- [Given data]

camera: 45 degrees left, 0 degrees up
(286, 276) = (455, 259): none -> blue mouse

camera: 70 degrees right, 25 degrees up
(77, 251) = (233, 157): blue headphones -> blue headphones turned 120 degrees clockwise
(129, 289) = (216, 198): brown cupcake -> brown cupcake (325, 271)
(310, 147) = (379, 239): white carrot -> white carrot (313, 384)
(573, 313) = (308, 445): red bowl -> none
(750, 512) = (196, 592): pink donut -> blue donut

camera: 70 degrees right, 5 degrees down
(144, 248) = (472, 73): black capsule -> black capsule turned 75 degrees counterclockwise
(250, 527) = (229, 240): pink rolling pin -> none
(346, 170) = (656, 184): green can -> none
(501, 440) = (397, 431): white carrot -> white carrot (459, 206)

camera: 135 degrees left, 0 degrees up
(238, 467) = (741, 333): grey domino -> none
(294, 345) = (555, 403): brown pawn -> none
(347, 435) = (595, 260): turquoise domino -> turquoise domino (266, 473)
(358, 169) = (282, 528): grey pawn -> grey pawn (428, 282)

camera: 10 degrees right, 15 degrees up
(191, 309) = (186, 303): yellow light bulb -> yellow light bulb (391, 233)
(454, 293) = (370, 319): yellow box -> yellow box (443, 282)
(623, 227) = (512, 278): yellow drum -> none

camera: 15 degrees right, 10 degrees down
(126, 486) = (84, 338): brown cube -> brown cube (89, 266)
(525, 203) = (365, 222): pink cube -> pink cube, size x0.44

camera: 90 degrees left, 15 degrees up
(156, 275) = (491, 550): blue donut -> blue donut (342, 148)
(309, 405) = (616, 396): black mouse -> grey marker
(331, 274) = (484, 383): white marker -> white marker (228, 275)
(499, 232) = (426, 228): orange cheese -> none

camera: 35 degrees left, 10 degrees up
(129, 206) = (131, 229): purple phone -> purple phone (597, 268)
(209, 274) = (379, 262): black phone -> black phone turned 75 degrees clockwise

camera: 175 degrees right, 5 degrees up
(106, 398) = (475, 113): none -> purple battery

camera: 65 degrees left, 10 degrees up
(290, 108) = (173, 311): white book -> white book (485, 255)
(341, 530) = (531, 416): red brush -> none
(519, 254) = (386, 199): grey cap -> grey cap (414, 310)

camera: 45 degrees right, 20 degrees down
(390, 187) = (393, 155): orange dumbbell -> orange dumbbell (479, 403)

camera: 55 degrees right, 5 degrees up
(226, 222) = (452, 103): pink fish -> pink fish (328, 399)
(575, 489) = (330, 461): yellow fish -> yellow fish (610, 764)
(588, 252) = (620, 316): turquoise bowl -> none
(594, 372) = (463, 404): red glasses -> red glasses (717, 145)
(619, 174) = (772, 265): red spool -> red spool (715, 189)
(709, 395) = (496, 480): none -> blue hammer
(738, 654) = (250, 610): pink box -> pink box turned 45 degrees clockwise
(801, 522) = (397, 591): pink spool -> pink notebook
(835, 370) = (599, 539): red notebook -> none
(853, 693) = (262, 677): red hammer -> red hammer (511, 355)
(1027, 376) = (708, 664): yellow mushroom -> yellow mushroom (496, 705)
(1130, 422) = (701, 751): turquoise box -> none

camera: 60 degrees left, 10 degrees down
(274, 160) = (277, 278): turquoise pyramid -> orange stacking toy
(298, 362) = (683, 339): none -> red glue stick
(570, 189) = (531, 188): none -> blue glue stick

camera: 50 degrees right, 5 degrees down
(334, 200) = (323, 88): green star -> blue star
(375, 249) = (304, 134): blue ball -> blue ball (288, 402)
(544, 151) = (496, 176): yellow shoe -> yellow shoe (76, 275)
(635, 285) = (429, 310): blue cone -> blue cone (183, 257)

- [Work to be completed]
From the line containing "(375, 249) = (304, 134): blue" down to the last line of the records, transcribe every line exactly and add nothing else.

- [Finished exercise]
(375, 249) = (304, 134): blue ball -> blue ball (288, 402)
(544, 151) = (496, 176): yellow shoe -> yellow shoe (76, 275)
(635, 285) = (429, 310): blue cone -> blue cone (183, 257)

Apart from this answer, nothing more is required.